# Exercise requirements:
Copy, exactly and without additions, every line in the records below from the one holding "R3: 30k (+12V, SIG4) -> 30k (+12V, SIG15)" through the one holding "POT1: 50k (0V, VCC, wiper", both ends included.

# Records provided:
>>>>
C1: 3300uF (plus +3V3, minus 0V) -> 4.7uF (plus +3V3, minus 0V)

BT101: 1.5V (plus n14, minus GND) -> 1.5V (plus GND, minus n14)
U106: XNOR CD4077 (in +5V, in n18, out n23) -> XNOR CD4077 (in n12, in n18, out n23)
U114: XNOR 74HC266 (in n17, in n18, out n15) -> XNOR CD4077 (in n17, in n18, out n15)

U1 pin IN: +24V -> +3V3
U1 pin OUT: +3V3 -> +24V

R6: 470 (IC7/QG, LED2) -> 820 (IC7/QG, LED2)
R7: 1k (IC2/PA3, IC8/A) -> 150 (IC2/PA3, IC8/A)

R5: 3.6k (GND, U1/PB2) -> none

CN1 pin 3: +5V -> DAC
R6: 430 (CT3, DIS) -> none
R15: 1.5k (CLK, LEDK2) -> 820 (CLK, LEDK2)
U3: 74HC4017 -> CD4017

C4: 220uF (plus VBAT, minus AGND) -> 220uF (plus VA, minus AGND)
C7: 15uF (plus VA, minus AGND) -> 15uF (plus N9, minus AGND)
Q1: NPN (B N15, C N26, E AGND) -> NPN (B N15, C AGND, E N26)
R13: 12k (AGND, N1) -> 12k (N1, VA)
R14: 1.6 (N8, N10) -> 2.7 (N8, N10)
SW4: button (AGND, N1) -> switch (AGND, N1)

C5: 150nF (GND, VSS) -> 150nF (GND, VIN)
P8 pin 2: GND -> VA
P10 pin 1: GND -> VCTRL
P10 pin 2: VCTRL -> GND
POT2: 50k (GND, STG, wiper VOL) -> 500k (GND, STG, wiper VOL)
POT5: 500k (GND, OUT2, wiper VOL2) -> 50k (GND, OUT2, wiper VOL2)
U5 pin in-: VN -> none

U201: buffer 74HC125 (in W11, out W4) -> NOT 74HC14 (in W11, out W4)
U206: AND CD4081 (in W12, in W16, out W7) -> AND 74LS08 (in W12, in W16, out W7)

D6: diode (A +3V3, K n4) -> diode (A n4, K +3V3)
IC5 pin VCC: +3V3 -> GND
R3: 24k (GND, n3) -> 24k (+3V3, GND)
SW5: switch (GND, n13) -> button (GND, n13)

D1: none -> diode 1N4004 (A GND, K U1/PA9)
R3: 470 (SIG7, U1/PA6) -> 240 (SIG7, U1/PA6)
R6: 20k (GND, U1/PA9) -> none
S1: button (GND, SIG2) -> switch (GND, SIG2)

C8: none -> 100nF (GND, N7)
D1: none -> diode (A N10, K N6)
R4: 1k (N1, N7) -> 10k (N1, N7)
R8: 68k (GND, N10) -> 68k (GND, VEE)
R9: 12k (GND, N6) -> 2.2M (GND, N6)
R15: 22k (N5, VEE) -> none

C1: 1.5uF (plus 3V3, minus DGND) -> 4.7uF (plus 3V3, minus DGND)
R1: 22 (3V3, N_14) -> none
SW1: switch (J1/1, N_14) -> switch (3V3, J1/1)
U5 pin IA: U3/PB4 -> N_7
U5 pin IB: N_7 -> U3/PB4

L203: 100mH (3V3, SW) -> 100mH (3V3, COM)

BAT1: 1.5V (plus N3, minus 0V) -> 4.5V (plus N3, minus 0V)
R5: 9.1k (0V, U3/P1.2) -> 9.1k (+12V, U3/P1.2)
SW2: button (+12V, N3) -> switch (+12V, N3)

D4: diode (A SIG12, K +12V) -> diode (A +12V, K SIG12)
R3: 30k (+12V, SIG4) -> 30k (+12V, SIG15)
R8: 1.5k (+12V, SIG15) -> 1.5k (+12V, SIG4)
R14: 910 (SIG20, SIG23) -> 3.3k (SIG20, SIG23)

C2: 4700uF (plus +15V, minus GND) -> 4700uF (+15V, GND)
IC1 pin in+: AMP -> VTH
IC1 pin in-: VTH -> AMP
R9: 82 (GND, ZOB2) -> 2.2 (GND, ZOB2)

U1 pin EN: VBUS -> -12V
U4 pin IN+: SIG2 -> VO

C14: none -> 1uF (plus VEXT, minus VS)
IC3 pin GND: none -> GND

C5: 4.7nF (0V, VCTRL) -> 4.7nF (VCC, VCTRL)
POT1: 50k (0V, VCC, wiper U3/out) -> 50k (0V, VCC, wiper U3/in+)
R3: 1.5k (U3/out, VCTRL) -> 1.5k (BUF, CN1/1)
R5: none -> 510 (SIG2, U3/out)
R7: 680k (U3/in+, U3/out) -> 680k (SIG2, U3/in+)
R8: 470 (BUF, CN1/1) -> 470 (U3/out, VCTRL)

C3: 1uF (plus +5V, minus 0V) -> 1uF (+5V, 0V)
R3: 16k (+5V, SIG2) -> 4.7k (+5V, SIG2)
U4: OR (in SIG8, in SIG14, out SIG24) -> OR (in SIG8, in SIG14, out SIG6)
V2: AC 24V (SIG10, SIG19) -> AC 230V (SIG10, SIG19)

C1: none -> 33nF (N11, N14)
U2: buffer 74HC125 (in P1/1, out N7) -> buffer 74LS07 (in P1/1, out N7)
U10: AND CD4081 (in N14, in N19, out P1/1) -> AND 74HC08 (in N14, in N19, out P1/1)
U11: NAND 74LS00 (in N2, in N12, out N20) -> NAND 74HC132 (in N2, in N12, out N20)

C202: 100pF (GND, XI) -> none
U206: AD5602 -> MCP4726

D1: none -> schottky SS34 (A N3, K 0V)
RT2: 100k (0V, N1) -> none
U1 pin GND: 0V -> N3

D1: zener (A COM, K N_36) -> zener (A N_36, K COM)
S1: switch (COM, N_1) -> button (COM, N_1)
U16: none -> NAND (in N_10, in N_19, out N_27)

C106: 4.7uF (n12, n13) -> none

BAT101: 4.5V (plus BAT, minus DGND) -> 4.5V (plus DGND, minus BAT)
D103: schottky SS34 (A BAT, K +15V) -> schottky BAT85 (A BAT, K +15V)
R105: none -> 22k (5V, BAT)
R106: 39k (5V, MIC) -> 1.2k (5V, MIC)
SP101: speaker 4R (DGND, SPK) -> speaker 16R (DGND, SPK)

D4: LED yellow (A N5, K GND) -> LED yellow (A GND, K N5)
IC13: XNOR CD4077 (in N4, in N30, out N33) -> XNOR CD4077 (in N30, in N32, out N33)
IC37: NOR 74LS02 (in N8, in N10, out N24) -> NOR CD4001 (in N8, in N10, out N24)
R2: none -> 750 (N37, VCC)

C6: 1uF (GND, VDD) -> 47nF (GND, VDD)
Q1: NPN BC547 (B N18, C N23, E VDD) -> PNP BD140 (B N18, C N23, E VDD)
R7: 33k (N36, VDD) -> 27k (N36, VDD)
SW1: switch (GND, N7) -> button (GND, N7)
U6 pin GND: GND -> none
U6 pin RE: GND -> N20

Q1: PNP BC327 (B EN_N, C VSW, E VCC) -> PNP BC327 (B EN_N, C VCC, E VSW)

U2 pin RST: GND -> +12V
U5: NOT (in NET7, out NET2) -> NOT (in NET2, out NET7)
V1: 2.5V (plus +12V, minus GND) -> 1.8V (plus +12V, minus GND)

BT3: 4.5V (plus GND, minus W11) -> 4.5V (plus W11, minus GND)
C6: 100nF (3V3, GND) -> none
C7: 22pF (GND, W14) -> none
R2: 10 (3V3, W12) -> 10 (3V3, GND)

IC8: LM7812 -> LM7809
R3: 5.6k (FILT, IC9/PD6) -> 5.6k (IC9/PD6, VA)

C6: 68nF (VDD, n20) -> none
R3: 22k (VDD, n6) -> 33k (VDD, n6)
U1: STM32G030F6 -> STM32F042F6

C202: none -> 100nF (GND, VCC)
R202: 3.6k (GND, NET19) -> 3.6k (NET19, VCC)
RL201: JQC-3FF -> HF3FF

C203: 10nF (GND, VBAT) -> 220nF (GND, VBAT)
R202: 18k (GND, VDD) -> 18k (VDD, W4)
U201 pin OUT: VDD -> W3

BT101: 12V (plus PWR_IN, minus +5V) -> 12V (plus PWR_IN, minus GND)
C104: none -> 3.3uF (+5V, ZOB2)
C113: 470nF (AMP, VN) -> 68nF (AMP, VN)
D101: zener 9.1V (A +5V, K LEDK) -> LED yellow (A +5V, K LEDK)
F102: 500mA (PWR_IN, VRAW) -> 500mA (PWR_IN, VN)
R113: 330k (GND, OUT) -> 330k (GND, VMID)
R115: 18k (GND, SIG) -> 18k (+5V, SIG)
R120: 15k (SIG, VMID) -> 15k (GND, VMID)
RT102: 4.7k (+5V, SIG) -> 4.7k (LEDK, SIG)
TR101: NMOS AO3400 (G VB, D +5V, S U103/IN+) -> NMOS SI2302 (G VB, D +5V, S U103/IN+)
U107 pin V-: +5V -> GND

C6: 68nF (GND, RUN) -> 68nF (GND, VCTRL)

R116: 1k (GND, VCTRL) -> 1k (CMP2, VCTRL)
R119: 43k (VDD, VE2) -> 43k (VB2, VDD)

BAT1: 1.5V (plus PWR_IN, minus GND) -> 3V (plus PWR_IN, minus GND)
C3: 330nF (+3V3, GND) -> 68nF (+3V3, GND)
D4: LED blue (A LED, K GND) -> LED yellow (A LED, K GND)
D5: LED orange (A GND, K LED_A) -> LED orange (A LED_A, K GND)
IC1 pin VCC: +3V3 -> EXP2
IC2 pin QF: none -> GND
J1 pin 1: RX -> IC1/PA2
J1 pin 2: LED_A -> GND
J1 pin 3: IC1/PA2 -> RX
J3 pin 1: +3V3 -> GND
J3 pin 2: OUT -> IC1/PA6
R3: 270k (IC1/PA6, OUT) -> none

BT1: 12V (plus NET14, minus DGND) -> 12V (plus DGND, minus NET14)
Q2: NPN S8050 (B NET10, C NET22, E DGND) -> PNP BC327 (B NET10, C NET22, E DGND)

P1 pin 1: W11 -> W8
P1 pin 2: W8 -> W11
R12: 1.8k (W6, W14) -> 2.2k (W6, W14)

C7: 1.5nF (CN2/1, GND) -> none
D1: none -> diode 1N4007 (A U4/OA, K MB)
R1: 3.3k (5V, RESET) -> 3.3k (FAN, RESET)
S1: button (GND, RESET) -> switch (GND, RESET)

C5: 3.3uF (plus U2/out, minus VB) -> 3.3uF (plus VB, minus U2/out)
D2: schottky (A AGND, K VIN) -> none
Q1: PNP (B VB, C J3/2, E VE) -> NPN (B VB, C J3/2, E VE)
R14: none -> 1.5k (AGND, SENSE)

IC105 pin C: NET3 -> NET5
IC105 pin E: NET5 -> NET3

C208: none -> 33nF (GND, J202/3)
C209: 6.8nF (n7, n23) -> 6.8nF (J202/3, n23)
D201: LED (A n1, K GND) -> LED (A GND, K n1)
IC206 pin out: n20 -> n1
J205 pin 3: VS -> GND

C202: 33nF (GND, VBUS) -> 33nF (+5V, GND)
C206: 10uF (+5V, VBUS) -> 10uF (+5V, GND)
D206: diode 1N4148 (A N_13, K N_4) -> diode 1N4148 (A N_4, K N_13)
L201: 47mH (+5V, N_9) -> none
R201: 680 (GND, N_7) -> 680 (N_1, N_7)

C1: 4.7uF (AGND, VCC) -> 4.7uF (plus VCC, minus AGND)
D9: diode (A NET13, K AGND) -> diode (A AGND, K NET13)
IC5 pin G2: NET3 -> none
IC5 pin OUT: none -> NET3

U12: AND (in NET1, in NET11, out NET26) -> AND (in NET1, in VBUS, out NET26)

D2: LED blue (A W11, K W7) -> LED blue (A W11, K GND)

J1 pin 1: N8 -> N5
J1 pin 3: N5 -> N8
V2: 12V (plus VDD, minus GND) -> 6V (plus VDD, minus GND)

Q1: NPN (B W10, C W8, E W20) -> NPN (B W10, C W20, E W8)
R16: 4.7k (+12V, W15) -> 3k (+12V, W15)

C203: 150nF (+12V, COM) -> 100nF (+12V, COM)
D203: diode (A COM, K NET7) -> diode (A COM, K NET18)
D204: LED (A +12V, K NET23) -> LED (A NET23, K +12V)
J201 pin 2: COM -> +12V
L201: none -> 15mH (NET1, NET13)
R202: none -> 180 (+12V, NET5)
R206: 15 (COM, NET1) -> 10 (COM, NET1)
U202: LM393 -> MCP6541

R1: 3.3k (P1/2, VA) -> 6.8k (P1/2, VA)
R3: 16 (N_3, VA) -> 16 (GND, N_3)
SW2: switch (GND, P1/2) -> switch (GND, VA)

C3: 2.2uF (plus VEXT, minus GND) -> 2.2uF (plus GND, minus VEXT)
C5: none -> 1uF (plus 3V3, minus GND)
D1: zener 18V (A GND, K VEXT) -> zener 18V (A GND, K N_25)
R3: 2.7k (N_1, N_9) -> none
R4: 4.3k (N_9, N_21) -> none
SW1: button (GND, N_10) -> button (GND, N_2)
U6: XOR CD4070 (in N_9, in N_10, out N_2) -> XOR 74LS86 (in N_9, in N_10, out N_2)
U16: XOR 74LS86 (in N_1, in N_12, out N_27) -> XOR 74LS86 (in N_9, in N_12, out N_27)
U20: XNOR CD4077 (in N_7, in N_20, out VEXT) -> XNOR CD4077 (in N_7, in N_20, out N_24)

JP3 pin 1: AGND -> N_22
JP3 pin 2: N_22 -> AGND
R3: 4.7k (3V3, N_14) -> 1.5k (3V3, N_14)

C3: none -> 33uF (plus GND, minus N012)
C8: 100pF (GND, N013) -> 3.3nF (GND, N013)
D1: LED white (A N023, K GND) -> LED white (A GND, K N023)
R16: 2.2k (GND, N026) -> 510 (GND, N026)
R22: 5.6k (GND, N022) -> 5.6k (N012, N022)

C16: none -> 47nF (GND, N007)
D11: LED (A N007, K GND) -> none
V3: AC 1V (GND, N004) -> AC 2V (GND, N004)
<<<<
# Answer to this problem:
R3: 30k (+12V, SIG4) -> 30k (+12V, SIG15)
R8: 1.5k (+12V, SIG15) -> 1.5k (+12V, SIG4)
R14: 910 (SIG20, SIG23) -> 3.3k (SIG20, SIG23)

C2: 4700uF (plus +15V, minus GND) -> 4700uF (+15V, GND)
IC1 pin in+: AMP -> VTH
IC1 pin in-: VTH -> AMP
R9: 82 (GND, ZOB2) -> 2.2 (GND, ZOB2)

U1 pin EN: VBUS -> -12V
U4 pin IN+: SIG2 -> VO

C14: none -> 1uF (plus VEXT, minus VS)
IC3 pin GND: none -> GND

C5: 4.7nF (0V, VCTRL) -> 4.7nF (VCC, VCTRL)
POT1: 50k (0V, VCC, wiper U3/out) -> 50k (0V, VCC, wiper U3/in+)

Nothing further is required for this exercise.